Go through each line of the entries below and tally those containing the string "green"; give only the total.

## Exercise data
------------------------------------------------
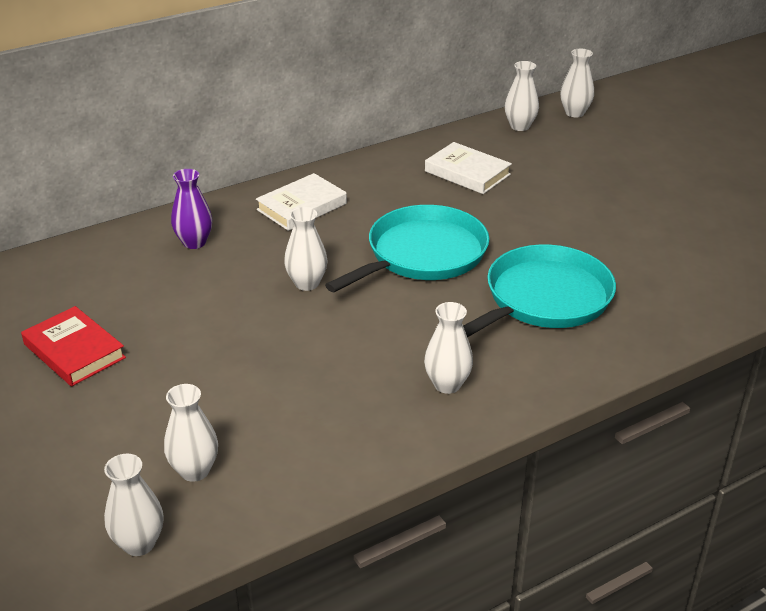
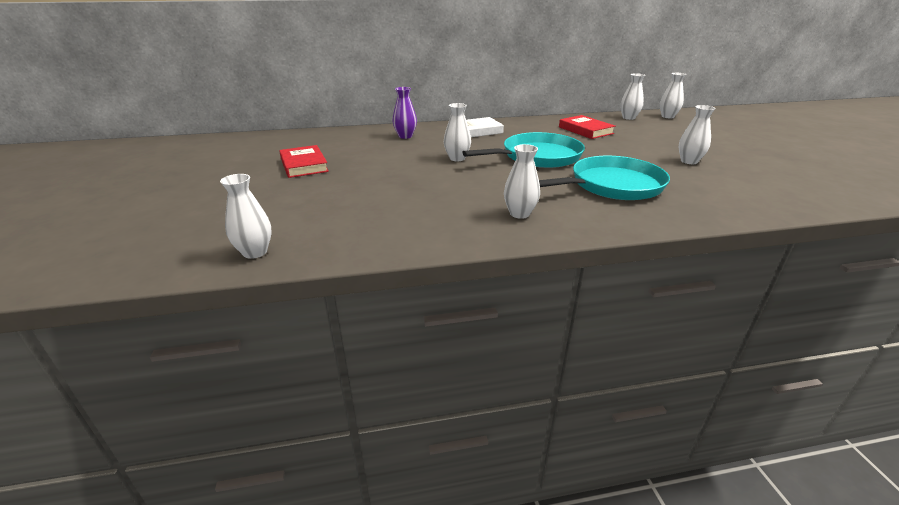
camera: 20 degrees right, 5 degrees down
(194, 471) = (322, 224): white vase -> white vase (689, 161)
(467, 173) = (585, 130): white book -> red book

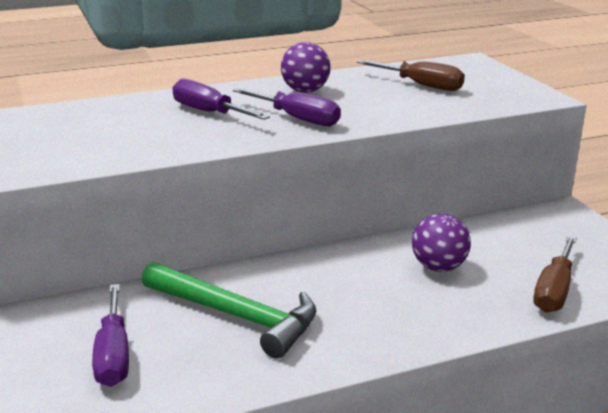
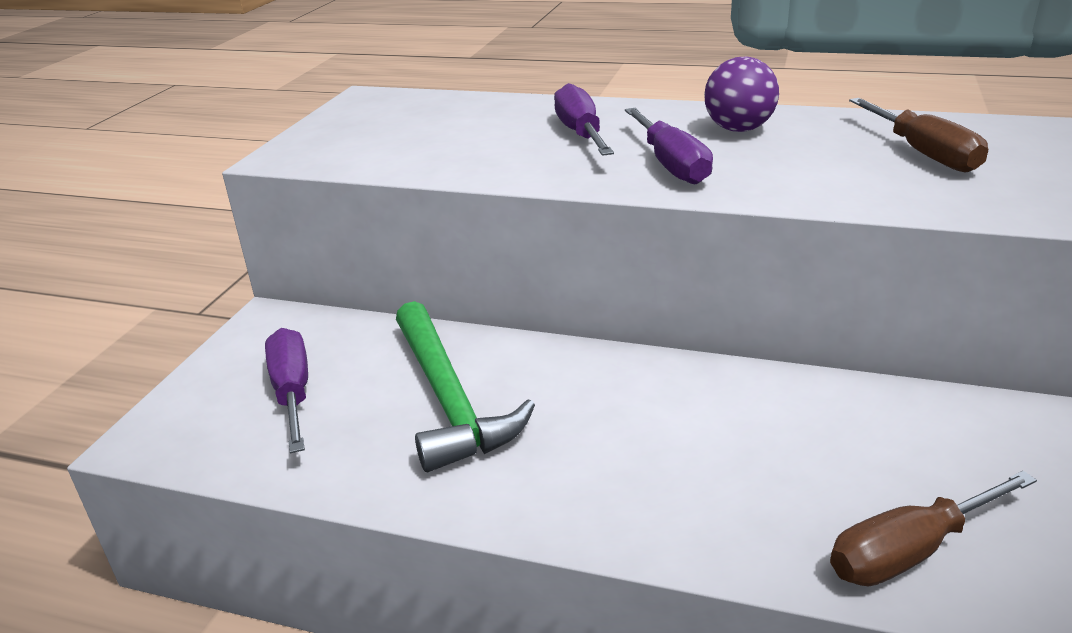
camera: 40 degrees right, 5 degrees up
(113, 354) = (293, 392): purple screwdriver -> purple screwdriver turned 135 degrees clockwise
(439, 267) = (766, 438): purple ball -> none

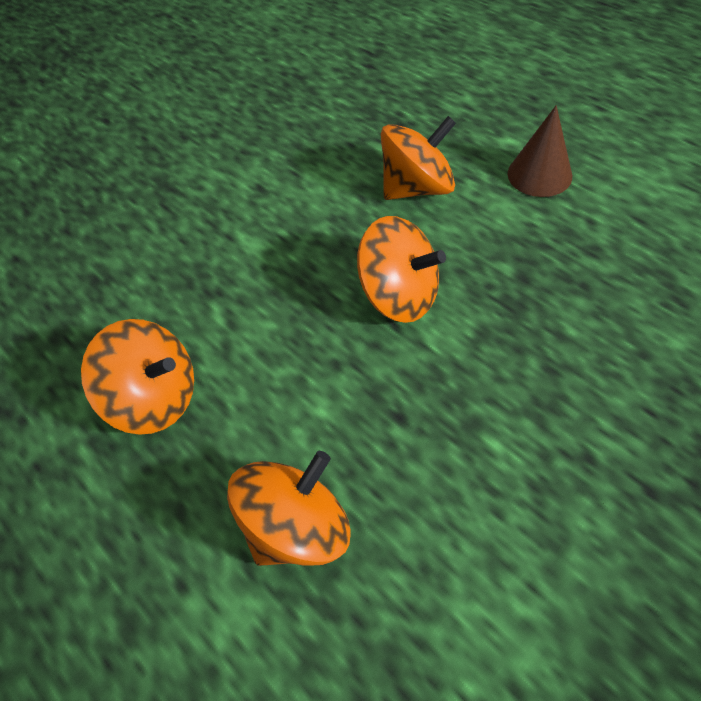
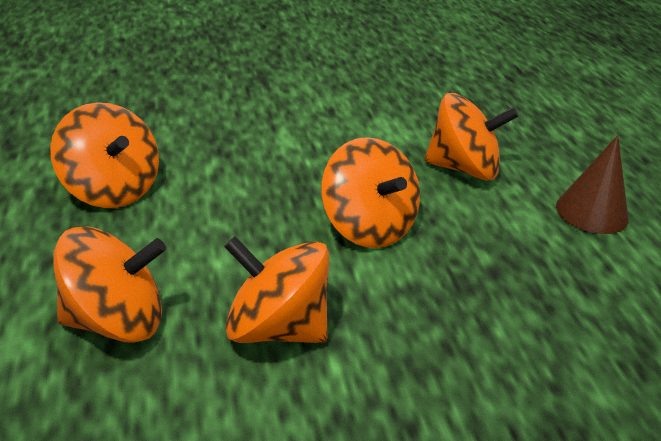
camera: 25 degrees right, 20 degrees down
(423, 441) = (276, 328): none -> orange spinning top

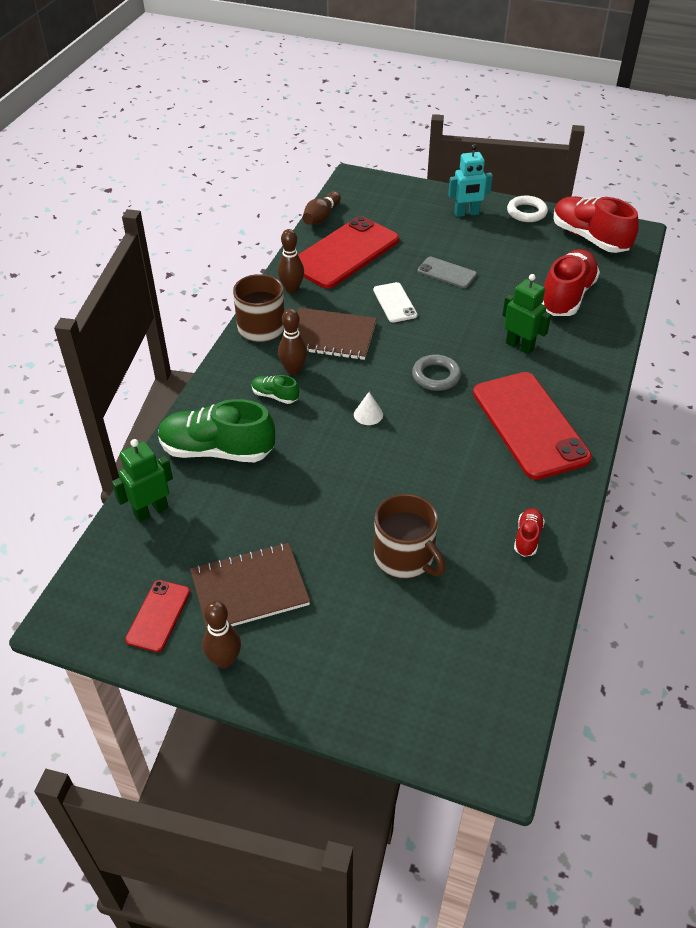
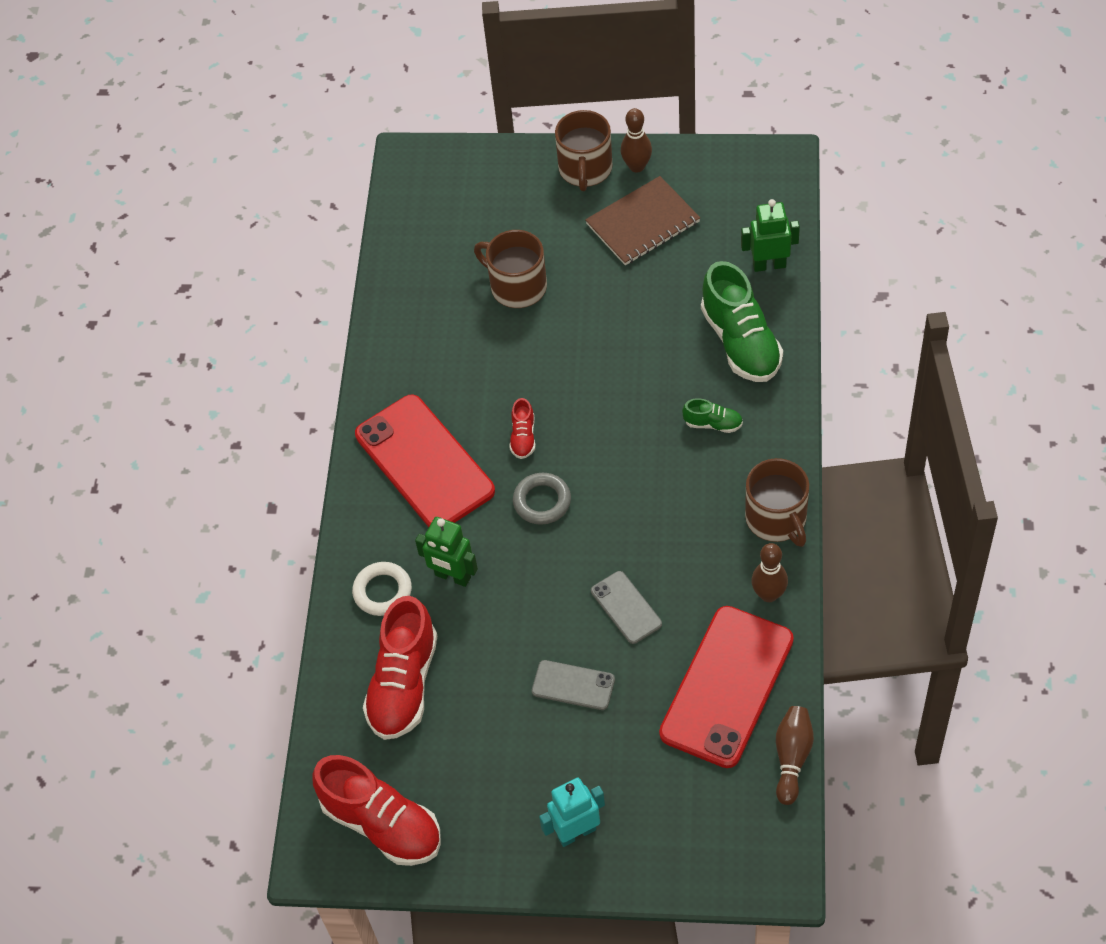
camera: 170 degrees right, 10 degrees up
(151, 511) = (769, 265): green robot -> green robot turned 135 degrees counterclockwise
(158, 616) = (708, 182): red phone -> none
(217, 450) = (741, 342): green shoe -> green shoe turned 75 degrees clockwise
(284, 675) = (585, 169): none -> brown mug
(293, 370) = (708, 465): brown bowling pin -> none
(331, 336) = (685, 528): brown notebook -> none
(368, 414) = (602, 428): white cone -> none
(394, 303) = (626, 607): white phone -> grey phone
(526, 212) = (484, 863): white ring -> white ring (382, 591)
(527, 537) = (409, 334): red shoe -> red shoe (523, 437)

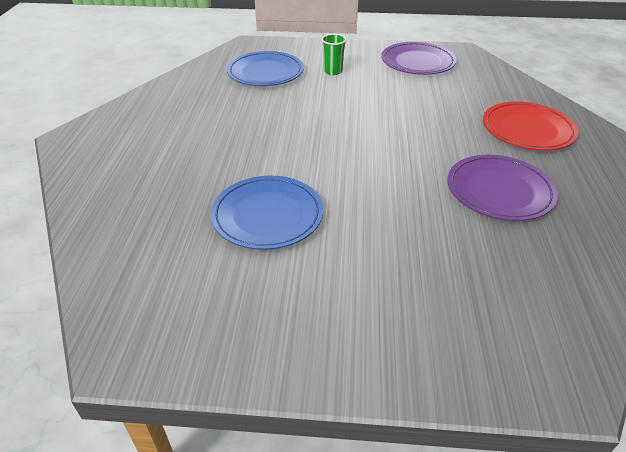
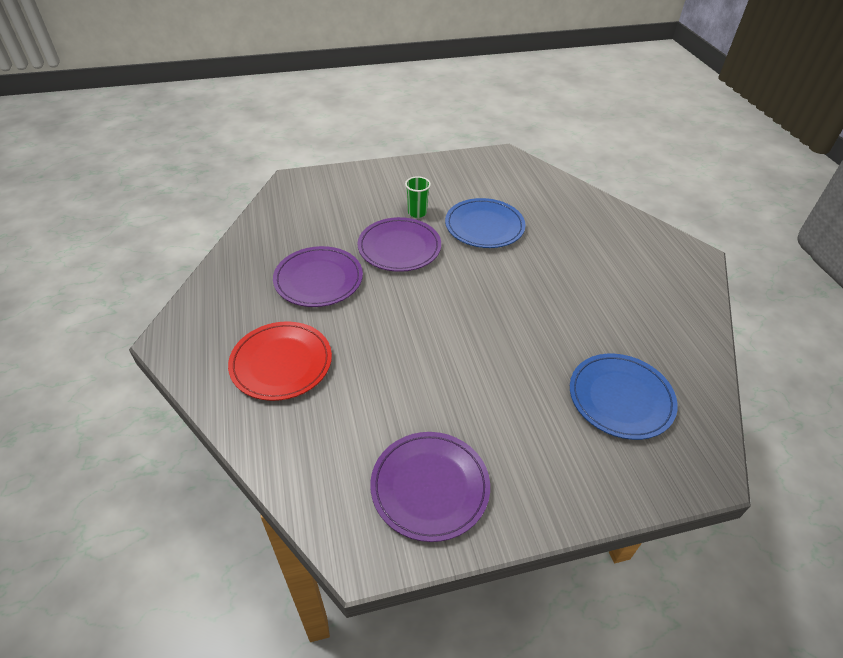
camera: 160 degrees right, 5 degrees up
(333, 71) = (539, 425): green cup -> green cup (417, 213)
(393, 209) = (399, 247): none -> purple plate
------------------------------------------------
## Exercise solution
3